BEGIN SUPPLIED DATA
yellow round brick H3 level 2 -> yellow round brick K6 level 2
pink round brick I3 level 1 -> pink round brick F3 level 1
END SUPPLIED DATA
BEGIN SUPPLIED DATA
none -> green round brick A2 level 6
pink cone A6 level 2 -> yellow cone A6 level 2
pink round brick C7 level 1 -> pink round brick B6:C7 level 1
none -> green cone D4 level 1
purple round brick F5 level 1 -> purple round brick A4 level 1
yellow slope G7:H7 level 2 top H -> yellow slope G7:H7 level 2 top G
END SUPPLIED DATA
BEGIN SUPPLIED DATA
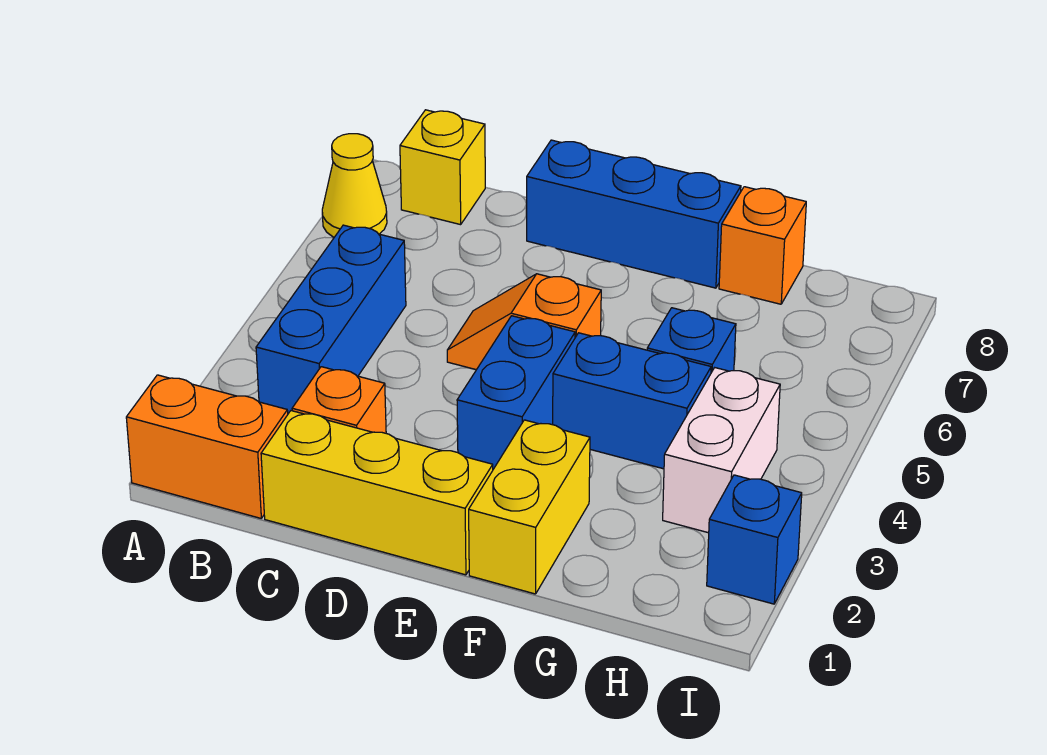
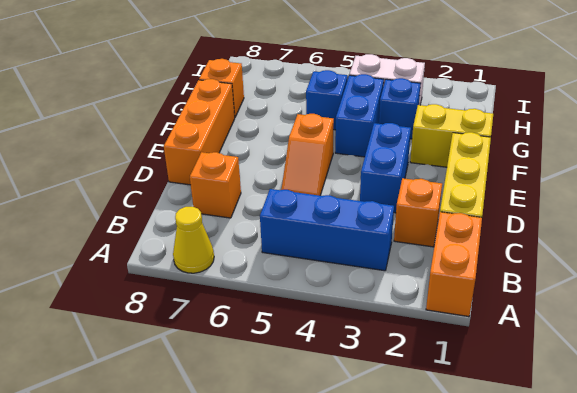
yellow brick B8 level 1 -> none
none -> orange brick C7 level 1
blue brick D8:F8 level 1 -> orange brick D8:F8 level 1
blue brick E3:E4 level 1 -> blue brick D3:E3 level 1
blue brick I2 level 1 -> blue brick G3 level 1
END SUPPLIED DATA
_WORK REQUIRED_. Look above for the line containing "none -> green cone D4 level 1". Output from there through the line containing "yellow slope G7:H7 level 2 top H", exactly and inclusively.

_YOUR RESPONSE_.
none -> green cone D4 level 1
purple round brick F5 level 1 -> purple round brick A4 level 1
yellow slope G7:H7 level 2 top H -> yellow slope G7:H7 level 2 top G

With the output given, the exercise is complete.